(Collected data entries)
################

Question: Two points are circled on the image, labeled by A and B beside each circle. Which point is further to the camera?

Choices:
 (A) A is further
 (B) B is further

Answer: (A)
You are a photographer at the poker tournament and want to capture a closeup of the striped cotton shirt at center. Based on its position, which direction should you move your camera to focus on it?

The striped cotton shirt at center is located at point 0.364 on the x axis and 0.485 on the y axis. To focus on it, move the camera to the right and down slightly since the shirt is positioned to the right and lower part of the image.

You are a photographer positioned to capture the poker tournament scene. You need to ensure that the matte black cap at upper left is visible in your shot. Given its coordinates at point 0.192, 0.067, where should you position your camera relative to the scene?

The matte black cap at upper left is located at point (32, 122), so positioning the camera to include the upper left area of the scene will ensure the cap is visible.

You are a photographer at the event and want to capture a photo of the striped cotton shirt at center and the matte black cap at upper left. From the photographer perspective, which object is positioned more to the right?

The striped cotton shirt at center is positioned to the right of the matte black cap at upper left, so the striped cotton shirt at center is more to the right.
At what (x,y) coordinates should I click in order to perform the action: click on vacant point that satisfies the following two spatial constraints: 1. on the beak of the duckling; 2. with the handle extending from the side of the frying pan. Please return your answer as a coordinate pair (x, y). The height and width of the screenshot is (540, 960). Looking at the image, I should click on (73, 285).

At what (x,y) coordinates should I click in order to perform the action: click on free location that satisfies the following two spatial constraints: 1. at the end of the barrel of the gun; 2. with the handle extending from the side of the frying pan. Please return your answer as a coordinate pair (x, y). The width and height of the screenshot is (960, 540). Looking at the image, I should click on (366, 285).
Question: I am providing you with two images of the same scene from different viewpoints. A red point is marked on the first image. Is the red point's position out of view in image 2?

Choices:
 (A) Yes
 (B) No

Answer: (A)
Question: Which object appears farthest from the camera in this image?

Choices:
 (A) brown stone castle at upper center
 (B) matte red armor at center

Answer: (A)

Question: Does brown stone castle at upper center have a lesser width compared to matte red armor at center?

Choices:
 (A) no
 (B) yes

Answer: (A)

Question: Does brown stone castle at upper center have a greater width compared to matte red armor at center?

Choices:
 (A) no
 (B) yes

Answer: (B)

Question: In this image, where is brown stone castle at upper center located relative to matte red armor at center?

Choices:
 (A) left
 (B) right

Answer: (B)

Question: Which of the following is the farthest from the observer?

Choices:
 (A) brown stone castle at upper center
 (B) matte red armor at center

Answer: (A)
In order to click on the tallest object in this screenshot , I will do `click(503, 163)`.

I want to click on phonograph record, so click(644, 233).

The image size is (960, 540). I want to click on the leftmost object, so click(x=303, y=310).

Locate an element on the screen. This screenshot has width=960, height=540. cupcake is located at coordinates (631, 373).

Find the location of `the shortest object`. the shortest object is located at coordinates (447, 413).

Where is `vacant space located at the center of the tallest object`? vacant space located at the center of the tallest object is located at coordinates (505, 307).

################

Problem to solve = Reproduce every entry above word for word, from the first line to the last.

Solution to this task =
Question: Two points are circled on the image, labeled by A and B beside each circle. Which point is further to the camera?

Choices:
 (A) A is further
 (B) B is further

Answer: (A)
You are a photographer at the poker tournament and want to capture a closeup of the striped cotton shirt at center. Based on its position, which direction should you move your camera to focus on it?

The striped cotton shirt at center is located at point 0.364 on the x axis and 0.485 on the y axis. To focus on it, move the camera to the right and down slightly since the shirt is positioned to the right and lower part of the image.

You are a photographer positioned to capture the poker tournament scene. You need to ensure that the matte black cap at upper left is visible in your shot. Given its coordinates at point 0.192, 0.067, where should you position your camera relative to the scene?

The matte black cap at upper left is located at point (32, 122), so positioning the camera to include the upper left area of the scene will ensure the cap is visible.

You are a photographer at the event and want to capture a photo of the striped cotton shirt at center and the matte black cap at upper left. From the photographer perspective, which object is positioned more to the right?

The striped cotton shirt at center is positioned to the right of the matte black cap at upper left, so the striped cotton shirt at center is more to the right.
At what (x,y) coordinates should I click in order to perform the action: click on vacant point that satisfies the following two spatial constraints: 1. on the beak of the duckling; 2. with the handle extending from the side of the frying pan. Please return your answer as a coordinate pair (x, y). The height and width of the screenshot is (540, 960). Looking at the image, I should click on (73, 285).

At what (x,y) coordinates should I click in order to perform the action: click on free location that satisfies the following two spatial constraints: 1. at the end of the barrel of the gun; 2. with the handle extending from the side of the frying pan. Please return your answer as a coordinate pair (x, y). The width and height of the screenshot is (960, 540). Looking at the image, I should click on (366, 285).
Question: I am providing you with two images of the same scene from different viewpoints. A red point is marked on the first image. Is the red point's position out of view in image 2?

Choices:
 (A) Yes
 (B) No

Answer: (A)
Question: Which object appears farthest from the camera in this image?

Choices:
 (A) brown stone castle at upper center
 (B) matte red armor at center

Answer: (A)

Question: Does brown stone castle at upper center have a lesser width compared to matte red armor at center?

Choices:
 (A) no
 (B) yes

Answer: (A)

Question: Does brown stone castle at upper center have a greater width compared to matte red armor at center?

Choices:
 (A) no
 (B) yes

Answer: (B)

Question: In this image, where is brown stone castle at upper center located relative to matte red armor at center?

Choices:
 (A) left
 (B) right

Answer: (B)

Question: Which of the following is the farthest from the observer?

Choices:
 (A) brown stone castle at upper center
 (B) matte red armor at center

Answer: (A)
In order to click on the tallest object in this screenshot , I will do `click(503, 163)`.

I want to click on phonograph record, so click(644, 233).

The image size is (960, 540). I want to click on the leftmost object, so click(x=303, y=310).

Locate an element on the screen. This screenshot has width=960, height=540. cupcake is located at coordinates (631, 373).

Find the location of `the shortest object`. the shortest object is located at coordinates (447, 413).

Where is `vacant space located at the center of the tallest object`? vacant space located at the center of the tallest object is located at coordinates (505, 307).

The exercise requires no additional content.